▶ [Exercise]: In the listing below, find the line containing "red light bulb [211,335,247,358]" and the line containing "green jar [503,462,564,540]", then copy exactly everything from the first through the second, except the pictures.

▶ [Data to process]:
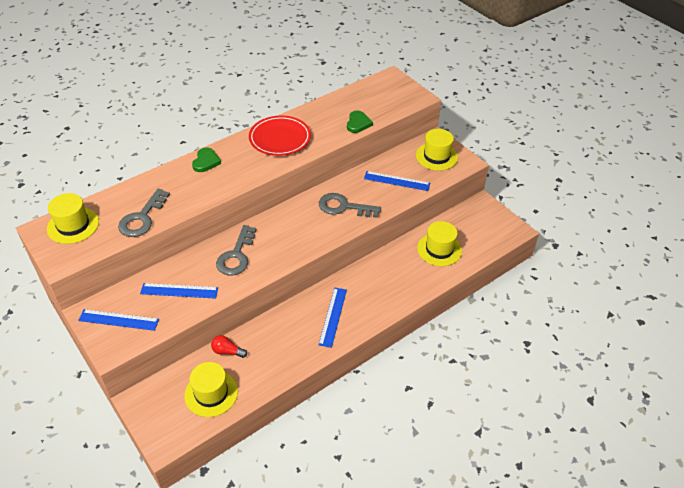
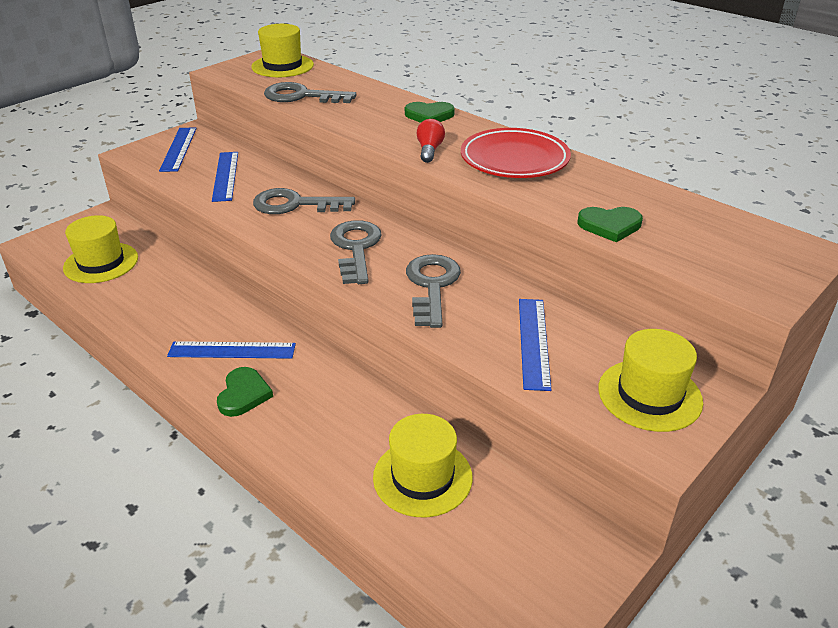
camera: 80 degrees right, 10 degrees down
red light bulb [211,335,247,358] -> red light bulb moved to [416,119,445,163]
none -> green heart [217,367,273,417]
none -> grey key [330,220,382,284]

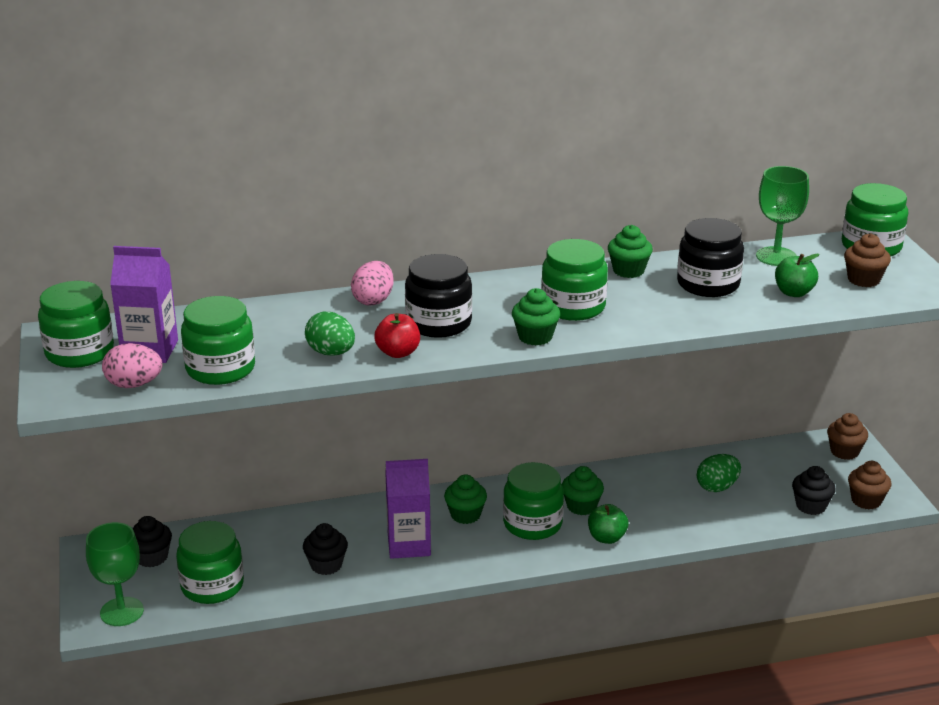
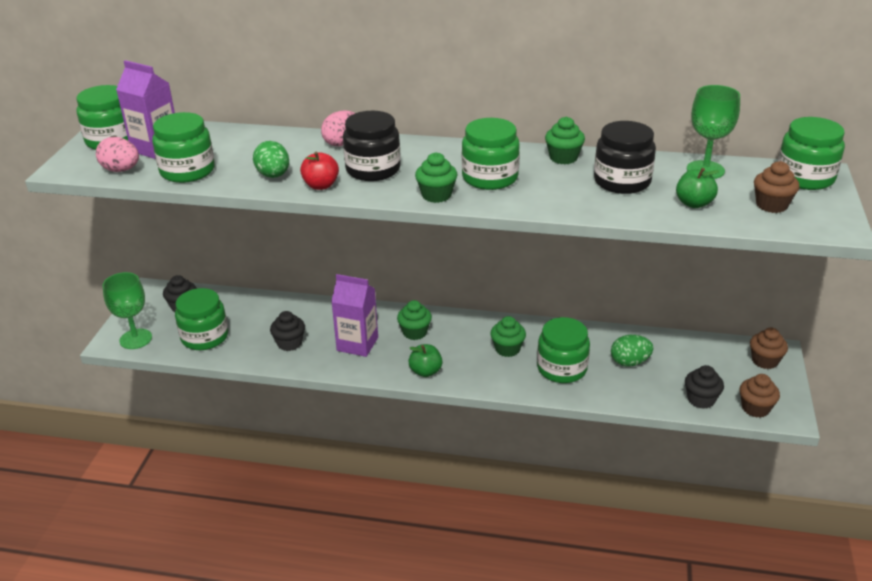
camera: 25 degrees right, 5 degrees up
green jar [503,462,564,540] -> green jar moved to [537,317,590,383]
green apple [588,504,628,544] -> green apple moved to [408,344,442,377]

▶ [Answer space]:
red light bulb [211,335,247,358] -> red light bulb moved to [416,119,445,163]
none -> green heart [217,367,273,417]
none -> grey key [330,220,382,284]

camera: 25 degrees right, 5 degrees up
green jar [503,462,564,540] -> green jar moved to [537,317,590,383]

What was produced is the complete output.